- _PROBLEM STATEMENT_
Each line from the one containing "black star [645,167,719,236]" to the final line of the listing below must be transcribed exactly; all others are left out.

- _DATA SEGMENT_
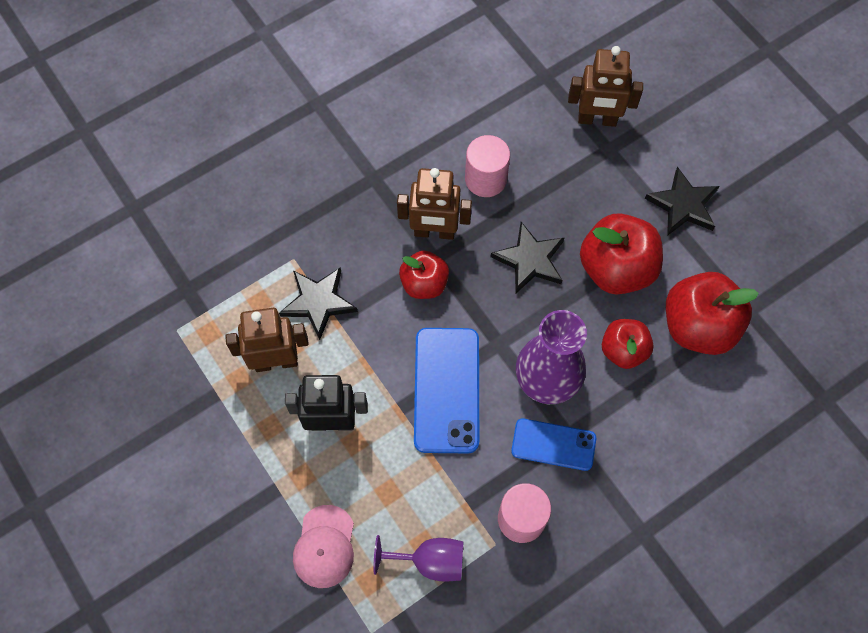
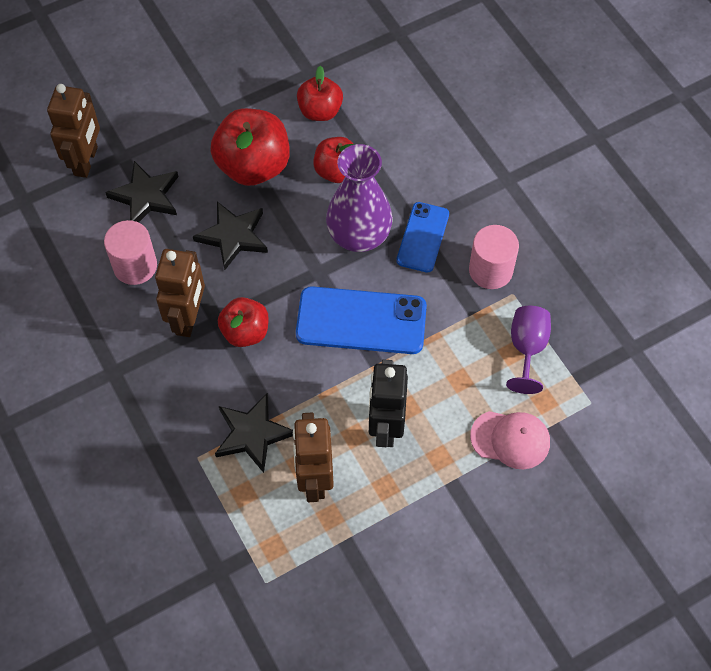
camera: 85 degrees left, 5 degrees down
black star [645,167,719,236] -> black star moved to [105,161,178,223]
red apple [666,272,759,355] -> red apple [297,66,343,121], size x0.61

- _EXPECTED ANSWER_
black star [645,167,719,236] -> black star moved to [105,161,178,223]
red apple [666,272,759,355] -> red apple [297,66,343,121], size x0.61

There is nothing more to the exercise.